> [YOUR GOAL] Repeat every entry word for word, skipping the pictures.

> [EXERCISE DATA]

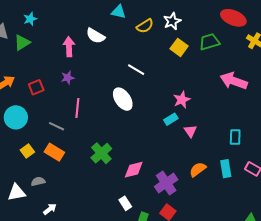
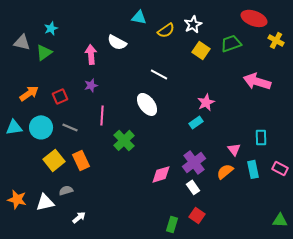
gray line: (56, 126) -> (70, 127), moved
pink triangle: (190, 131) -> (234, 149), moved
yellow square: (27, 151) -> (54, 160), size x1.5
orange rectangle: (54, 152) -> (81, 160), turned 36
green cross: (101, 153) -> (124, 140), moved
purple cross: (166, 183) -> (194, 162), moved
white rectangle: (125, 203) -> (193, 187), moved

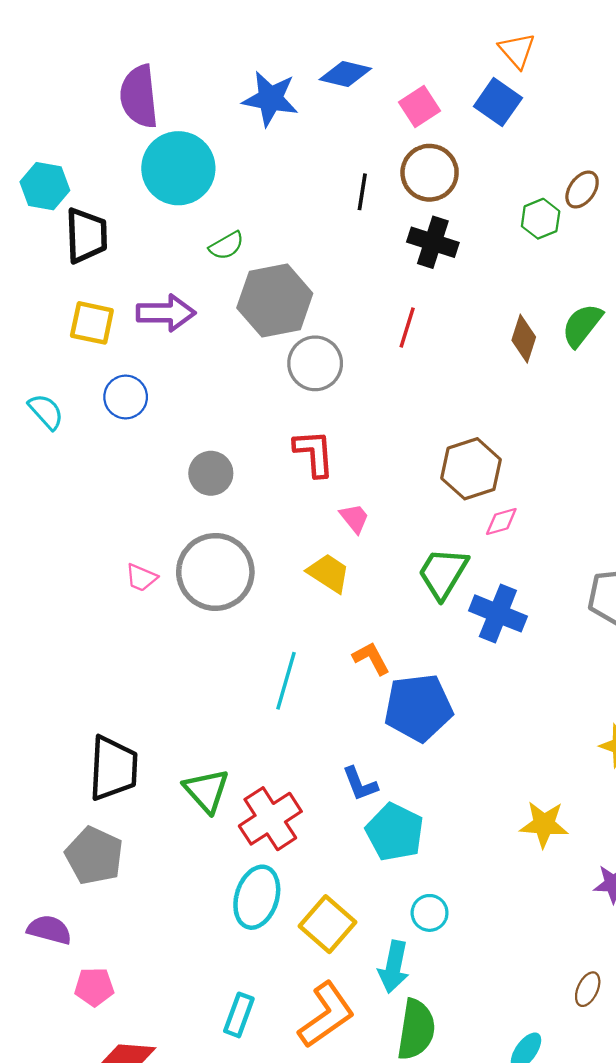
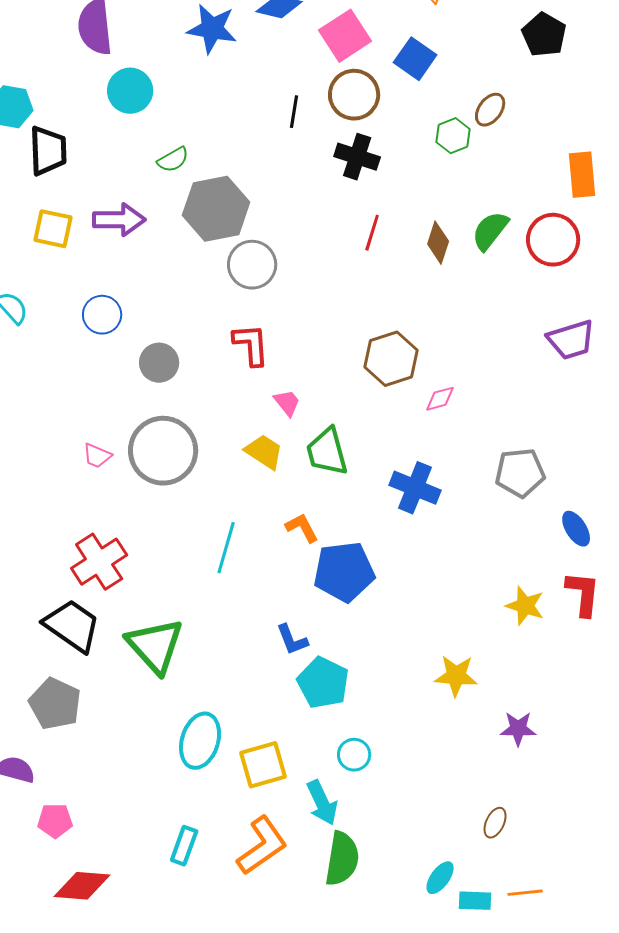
blue square: (498, 102) -> (415, 59), moved
pink square: (419, 107) -> (345, 36), size x1.4
cyan circle: (178, 168) -> (130, 91), size x0.7
red line: (407, 327) -> (372, 233), moved
blue circle: (126, 397) -> (102, 315), moved
pink diamond: (501, 521) -> (440, 399), moved
green trapezoid: (443, 573) -> (327, 452), moved, turned -46
black trapezoid: (113, 768) -> (72, 626), turned -58
green triangle: (206, 791) -> (155, 646), size x1.4
red cross: (270, 819) -> (99, 562), moved
yellow square: (327, 924) -> (263, 765), turned 33
cyan arrow: (394, 967) -> (322, 803), turned -36

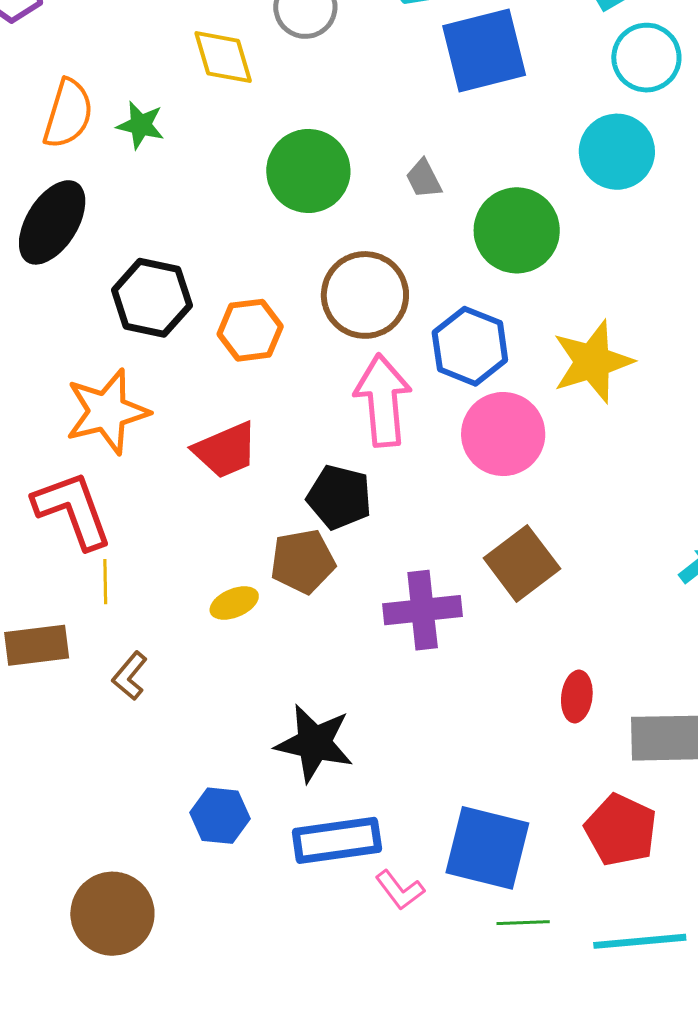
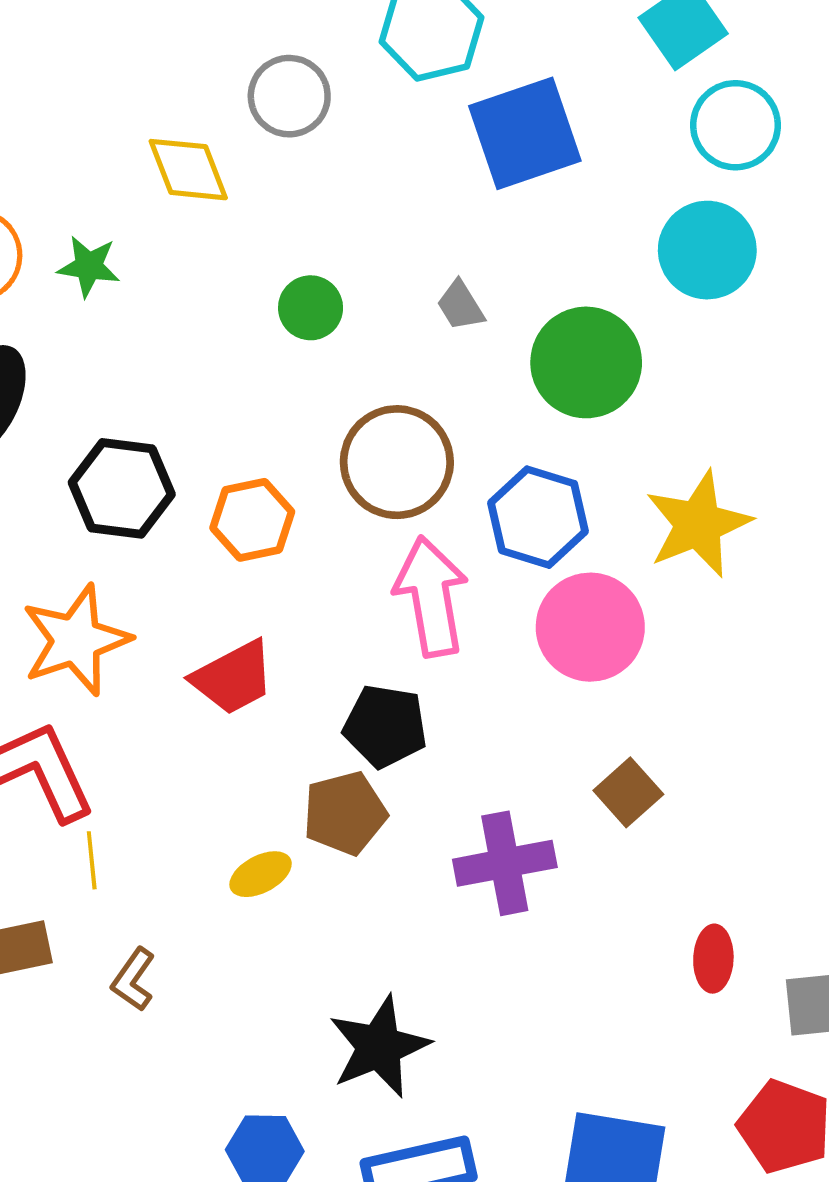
green circle: (308, 171) -> (311, 308), size x0.6
brown square: (522, 563) -> (628, 792), size x0.7
black star: (314, 743) -> (379, 1047), turned -30

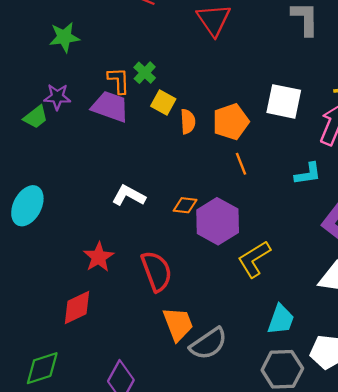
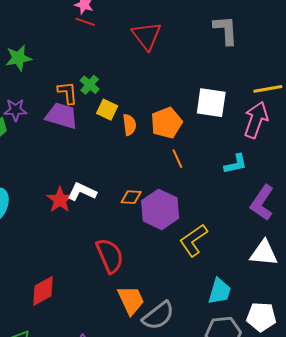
red star: (99, 257) -> (60, 200), moved

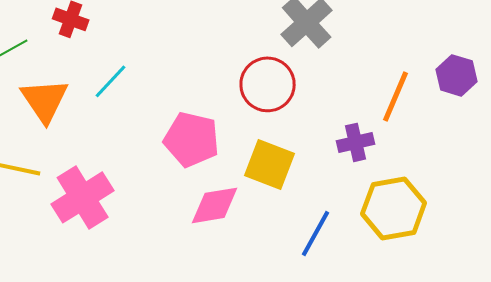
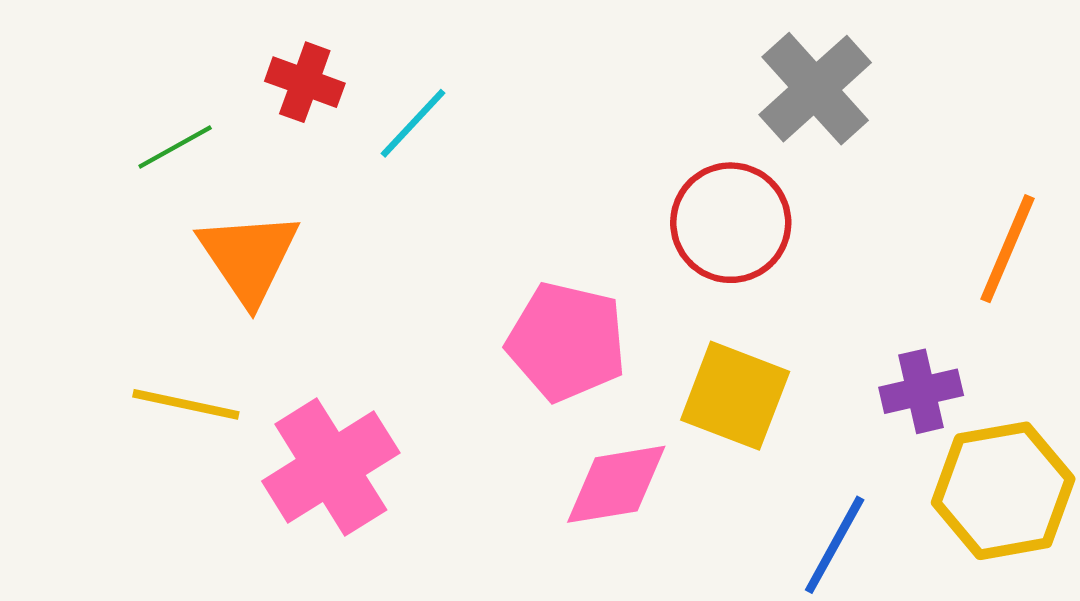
cyan line: (111, 81) -> (413, 123), moved
purple cross: (356, 142) -> (921, 391), moved

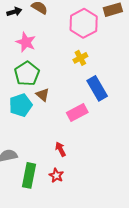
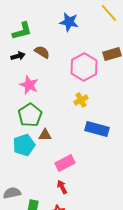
blue rectangle: (97, 88) -> (97, 129), turned -45
brown triangle: (43, 95) -> (45, 135), turned -40
pink rectangle: (77, 112) -> (65, 163), moved

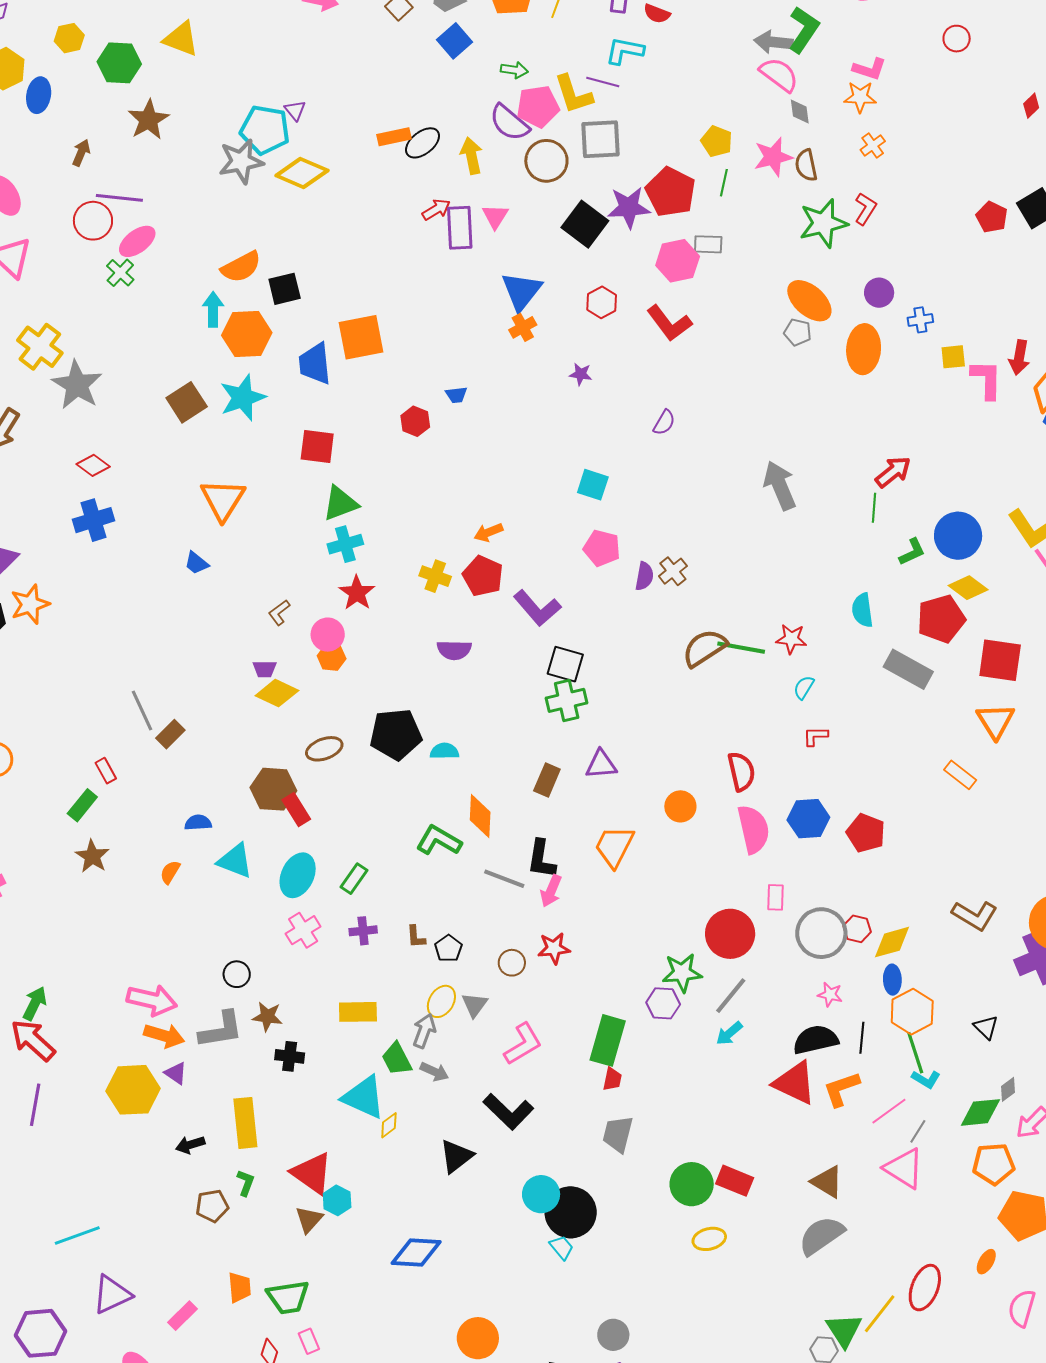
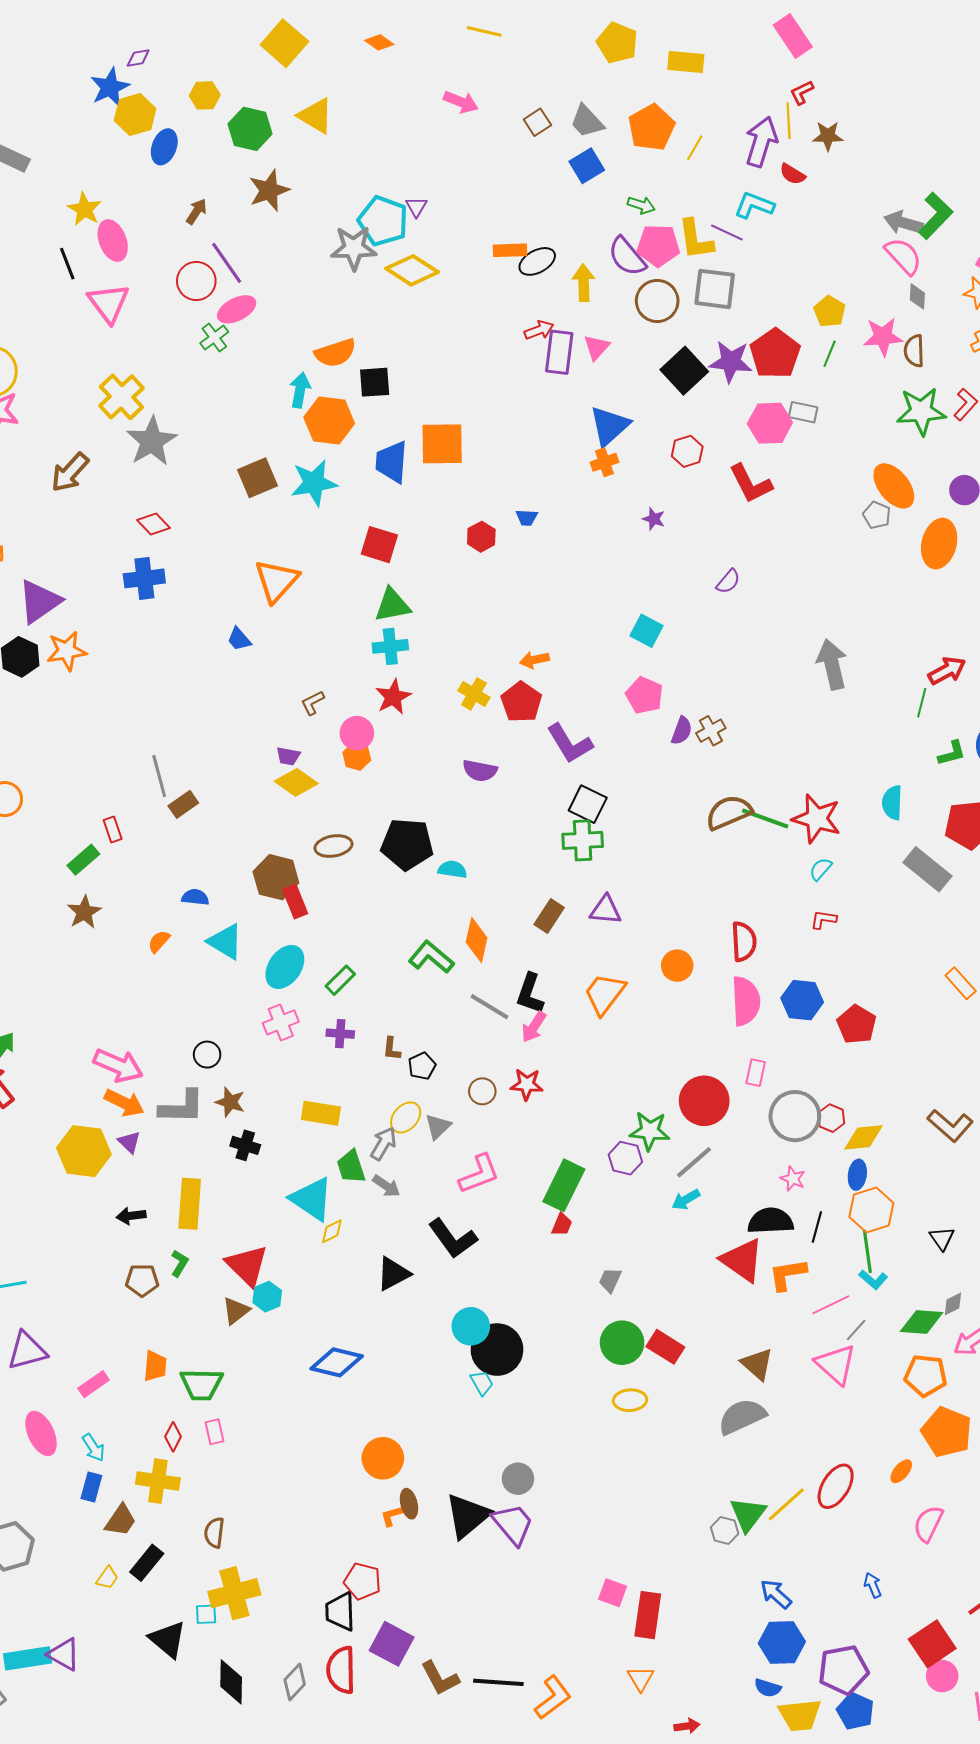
purple line: (119, 198) -> (227, 263), turned 39
red star: (791, 639) -> (817, 819), size x1.6
gray trapezoid: (618, 1134) -> (610, 1280), moved, size x0.7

> [RESPONSE AREA]
gray line: (56, 126) -> (70, 127), moved
pink triangle: (190, 131) -> (234, 149), moved
yellow square: (27, 151) -> (54, 160), size x1.5
orange rectangle: (54, 152) -> (81, 160), turned 36
green cross: (101, 153) -> (124, 140), moved
purple cross: (166, 183) -> (194, 162), moved
white rectangle: (125, 203) -> (193, 187), moved

blue square: (498, 102) -> (415, 59), moved
pink square: (419, 107) -> (345, 36), size x1.4
cyan circle: (178, 168) -> (130, 91), size x0.7
red line: (407, 327) -> (372, 233), moved
blue circle: (126, 397) -> (102, 315), moved
pink diamond: (501, 521) -> (440, 399), moved
green trapezoid: (443, 573) -> (327, 452), moved, turned -46
black trapezoid: (113, 768) -> (72, 626), turned -58
green triangle: (206, 791) -> (155, 646), size x1.4
red cross: (270, 819) -> (99, 562), moved
yellow square: (327, 924) -> (263, 765), turned 33
cyan arrow: (394, 967) -> (322, 803), turned -36

green circle: (308, 171) -> (311, 308), size x0.6
brown square: (522, 563) -> (628, 792), size x0.7
black star: (314, 743) -> (379, 1047), turned -30

red star: (99, 257) -> (60, 200), moved

cyan line: (111, 81) -> (413, 123), moved
purple cross: (356, 142) -> (921, 391), moved

blue rectangle: (97, 88) -> (97, 129), turned -45
brown triangle: (43, 95) -> (45, 135), turned -40
pink rectangle: (77, 112) -> (65, 163), moved

purple line: (119, 198) -> (227, 263), turned 39
red star: (791, 639) -> (817, 819), size x1.6
gray trapezoid: (618, 1134) -> (610, 1280), moved, size x0.7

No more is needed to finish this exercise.